┌──

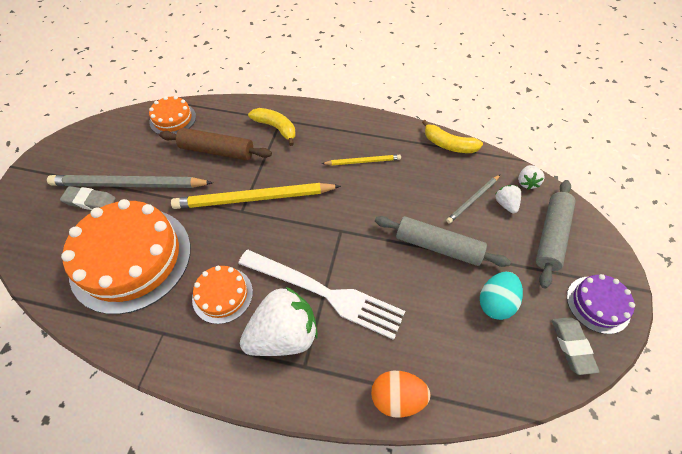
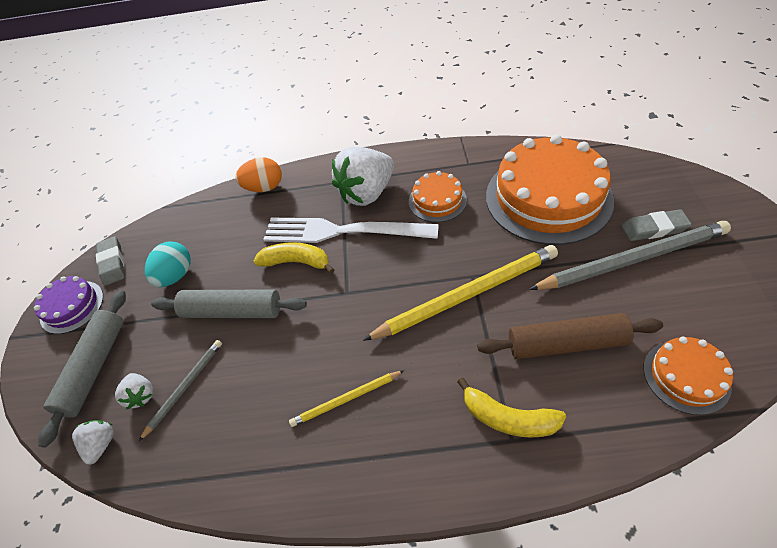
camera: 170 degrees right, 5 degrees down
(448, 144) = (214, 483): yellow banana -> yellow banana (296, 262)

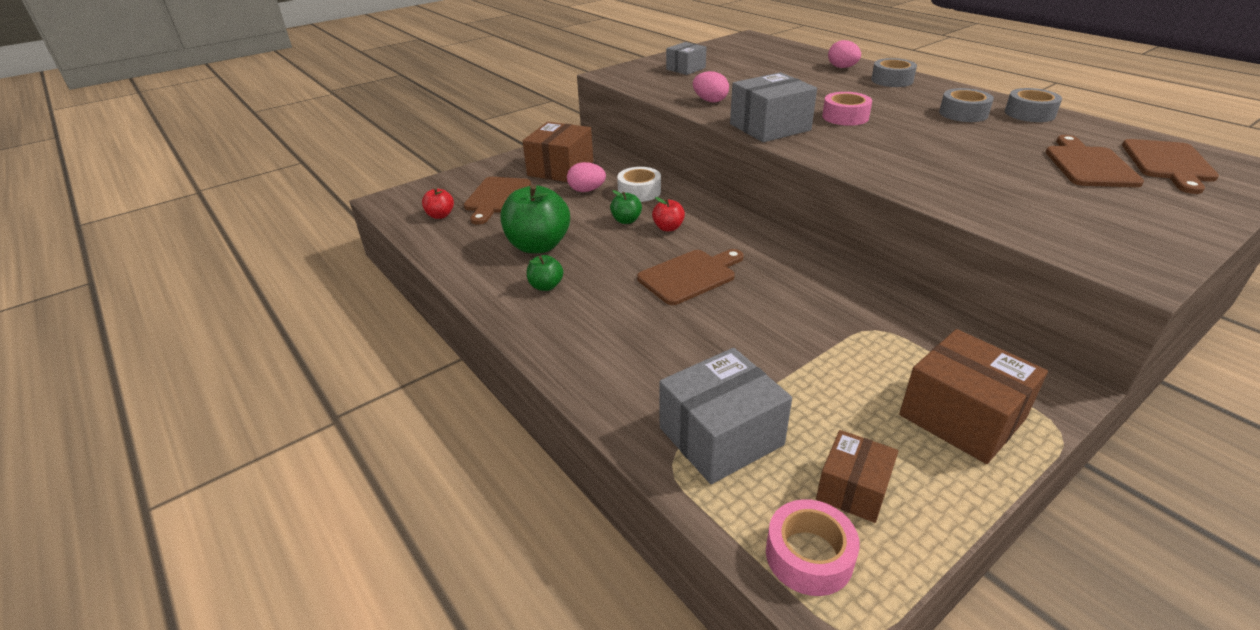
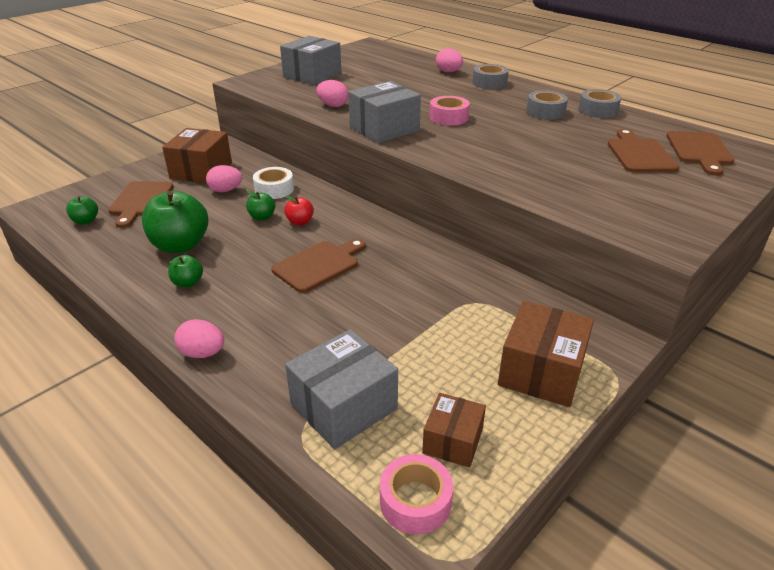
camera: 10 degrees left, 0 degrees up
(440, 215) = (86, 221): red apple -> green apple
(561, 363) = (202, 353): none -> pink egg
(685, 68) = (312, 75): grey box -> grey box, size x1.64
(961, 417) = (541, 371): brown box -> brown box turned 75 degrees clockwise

└──

Using the data above, return each line that includes the word "camera".

camera: 170 degrees right, 5 degrees down
camera: 10 degrees left, 0 degrees up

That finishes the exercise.